» Try it
Here are the records. Write out exactly the lines between the one holding "red teapot: [123,89,179,169]" and the one holding "blue dumbbell: none", inclusive.

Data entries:
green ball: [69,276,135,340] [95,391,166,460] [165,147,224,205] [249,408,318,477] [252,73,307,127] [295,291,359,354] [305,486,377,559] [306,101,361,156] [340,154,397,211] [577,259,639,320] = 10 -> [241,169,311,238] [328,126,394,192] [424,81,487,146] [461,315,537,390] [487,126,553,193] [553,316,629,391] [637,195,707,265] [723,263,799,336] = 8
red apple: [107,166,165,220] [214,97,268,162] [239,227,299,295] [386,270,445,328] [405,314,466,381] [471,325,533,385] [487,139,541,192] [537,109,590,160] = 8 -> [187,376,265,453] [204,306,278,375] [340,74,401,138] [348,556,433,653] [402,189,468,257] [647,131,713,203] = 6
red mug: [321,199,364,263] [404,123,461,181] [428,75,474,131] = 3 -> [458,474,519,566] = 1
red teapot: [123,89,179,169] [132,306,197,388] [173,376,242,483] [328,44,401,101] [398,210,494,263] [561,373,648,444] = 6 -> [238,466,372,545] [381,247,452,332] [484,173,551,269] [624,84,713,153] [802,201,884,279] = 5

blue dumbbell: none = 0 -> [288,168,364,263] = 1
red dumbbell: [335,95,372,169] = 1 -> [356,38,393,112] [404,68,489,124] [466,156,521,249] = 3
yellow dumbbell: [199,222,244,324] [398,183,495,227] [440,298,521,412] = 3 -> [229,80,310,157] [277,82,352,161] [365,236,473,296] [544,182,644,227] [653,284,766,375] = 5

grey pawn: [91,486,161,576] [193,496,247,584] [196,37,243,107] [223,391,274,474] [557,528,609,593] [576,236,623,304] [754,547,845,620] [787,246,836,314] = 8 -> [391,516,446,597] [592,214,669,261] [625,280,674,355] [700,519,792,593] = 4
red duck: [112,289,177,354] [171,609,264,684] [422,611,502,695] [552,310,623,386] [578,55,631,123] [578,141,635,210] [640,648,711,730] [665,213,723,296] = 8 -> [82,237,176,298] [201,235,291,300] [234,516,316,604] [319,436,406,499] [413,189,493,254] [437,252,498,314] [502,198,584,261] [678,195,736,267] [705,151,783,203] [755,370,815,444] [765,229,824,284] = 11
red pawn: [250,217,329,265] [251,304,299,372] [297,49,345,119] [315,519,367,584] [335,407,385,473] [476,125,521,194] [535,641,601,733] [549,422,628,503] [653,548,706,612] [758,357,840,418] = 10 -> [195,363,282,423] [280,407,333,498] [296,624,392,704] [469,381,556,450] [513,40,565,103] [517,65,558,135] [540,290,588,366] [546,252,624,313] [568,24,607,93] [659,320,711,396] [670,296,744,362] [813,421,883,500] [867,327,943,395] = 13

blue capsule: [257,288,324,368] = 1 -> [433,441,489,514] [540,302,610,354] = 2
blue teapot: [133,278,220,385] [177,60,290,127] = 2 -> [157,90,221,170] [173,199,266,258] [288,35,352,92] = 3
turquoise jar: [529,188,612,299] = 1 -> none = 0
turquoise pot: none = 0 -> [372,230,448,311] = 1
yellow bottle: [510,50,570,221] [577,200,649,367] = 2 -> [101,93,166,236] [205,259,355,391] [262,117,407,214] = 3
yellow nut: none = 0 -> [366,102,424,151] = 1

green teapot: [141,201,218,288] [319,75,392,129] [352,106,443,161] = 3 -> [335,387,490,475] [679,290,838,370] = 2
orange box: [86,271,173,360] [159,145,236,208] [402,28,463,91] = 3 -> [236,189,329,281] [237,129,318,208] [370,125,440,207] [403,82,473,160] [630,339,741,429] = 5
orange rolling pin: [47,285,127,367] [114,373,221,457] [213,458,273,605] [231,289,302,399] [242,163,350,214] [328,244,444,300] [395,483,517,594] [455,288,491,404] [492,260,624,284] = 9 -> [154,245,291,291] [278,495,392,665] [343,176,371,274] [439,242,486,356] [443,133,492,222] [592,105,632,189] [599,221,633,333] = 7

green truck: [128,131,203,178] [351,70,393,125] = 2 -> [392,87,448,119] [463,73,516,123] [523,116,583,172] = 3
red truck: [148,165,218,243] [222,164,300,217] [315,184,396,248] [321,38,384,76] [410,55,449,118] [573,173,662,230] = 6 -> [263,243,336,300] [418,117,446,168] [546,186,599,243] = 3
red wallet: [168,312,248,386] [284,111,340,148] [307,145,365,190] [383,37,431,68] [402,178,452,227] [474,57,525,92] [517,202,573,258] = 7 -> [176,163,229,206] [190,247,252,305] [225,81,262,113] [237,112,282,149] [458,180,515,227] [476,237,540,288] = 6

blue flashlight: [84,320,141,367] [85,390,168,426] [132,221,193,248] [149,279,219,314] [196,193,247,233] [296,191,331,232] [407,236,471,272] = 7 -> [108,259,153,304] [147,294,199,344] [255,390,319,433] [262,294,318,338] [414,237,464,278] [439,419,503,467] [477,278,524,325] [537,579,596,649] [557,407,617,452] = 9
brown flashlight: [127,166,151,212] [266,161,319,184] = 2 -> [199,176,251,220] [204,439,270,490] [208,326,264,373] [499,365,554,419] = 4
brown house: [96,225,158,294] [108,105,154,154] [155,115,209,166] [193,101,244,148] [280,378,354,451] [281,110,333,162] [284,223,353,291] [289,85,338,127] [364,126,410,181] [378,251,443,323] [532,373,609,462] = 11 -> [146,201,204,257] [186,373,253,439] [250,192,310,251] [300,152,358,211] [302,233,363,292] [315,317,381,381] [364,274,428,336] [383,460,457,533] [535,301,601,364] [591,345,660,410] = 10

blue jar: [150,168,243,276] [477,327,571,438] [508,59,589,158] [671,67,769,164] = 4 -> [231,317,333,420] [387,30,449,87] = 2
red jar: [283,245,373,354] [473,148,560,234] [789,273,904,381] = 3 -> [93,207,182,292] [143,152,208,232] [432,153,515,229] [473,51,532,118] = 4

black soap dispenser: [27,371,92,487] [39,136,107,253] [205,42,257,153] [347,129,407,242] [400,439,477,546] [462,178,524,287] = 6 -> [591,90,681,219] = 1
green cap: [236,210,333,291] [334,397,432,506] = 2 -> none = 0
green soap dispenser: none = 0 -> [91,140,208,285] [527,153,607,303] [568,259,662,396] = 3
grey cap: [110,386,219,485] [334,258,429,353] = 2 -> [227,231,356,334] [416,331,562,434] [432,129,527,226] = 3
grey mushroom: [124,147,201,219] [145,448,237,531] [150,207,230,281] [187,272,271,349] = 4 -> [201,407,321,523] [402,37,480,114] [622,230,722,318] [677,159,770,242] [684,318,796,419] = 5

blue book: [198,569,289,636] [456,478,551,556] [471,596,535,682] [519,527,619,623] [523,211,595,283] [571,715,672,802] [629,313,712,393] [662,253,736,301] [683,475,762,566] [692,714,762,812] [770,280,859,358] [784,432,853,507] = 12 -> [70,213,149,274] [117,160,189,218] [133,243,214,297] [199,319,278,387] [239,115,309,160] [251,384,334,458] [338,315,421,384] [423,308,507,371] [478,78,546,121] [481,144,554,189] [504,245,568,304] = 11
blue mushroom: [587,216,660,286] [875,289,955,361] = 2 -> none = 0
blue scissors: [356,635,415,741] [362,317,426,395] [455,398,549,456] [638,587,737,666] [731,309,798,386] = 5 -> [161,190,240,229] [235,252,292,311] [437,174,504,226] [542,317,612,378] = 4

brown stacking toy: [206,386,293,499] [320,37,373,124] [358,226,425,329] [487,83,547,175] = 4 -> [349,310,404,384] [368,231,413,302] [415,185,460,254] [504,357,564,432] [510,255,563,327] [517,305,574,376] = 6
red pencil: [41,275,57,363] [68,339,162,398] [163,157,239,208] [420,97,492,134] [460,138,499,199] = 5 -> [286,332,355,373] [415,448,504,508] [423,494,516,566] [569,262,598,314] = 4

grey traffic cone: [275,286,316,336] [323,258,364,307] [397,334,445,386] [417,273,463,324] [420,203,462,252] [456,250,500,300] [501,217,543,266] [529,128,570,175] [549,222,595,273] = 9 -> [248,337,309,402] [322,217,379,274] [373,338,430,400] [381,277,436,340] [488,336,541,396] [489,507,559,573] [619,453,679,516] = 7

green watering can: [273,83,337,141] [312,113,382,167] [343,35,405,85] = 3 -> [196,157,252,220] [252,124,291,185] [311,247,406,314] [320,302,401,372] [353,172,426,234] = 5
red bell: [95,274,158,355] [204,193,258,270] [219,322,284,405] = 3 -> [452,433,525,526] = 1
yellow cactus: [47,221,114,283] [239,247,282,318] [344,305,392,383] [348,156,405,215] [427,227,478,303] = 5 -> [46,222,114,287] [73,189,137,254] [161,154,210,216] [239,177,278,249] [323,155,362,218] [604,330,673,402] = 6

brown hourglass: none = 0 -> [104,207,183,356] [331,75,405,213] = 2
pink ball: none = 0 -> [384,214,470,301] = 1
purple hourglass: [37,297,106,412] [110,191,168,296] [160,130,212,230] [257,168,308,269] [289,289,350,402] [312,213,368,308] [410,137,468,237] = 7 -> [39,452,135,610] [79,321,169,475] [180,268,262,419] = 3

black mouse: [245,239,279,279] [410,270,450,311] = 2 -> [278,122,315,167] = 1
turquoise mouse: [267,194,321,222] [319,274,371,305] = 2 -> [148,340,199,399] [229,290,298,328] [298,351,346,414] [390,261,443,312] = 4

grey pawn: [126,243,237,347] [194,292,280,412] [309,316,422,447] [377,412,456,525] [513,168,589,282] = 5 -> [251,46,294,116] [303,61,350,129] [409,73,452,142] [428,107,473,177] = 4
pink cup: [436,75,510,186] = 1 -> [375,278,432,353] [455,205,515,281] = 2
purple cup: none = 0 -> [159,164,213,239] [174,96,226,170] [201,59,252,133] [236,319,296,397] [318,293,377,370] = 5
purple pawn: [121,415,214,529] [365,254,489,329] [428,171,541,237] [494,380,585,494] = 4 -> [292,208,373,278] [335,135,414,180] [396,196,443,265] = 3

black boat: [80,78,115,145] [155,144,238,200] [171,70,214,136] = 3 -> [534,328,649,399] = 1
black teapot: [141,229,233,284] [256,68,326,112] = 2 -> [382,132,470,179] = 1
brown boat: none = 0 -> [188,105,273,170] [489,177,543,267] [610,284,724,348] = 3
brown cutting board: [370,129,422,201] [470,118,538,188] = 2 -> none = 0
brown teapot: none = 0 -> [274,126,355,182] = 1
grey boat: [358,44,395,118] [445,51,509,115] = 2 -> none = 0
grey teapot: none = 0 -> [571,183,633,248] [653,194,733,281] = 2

» Exercise answer
red teapot: [123,89,179,169] [132,306,197,388] [173,376,242,483] [328,44,401,101] [398,210,494,263] [561,373,648,444] = 6 -> [238,466,372,545] [381,247,452,332] [484,173,551,269] [624,84,713,153] [802,201,884,279] = 5

blue dumbbell: none = 0 -> [288,168,364,263] = 1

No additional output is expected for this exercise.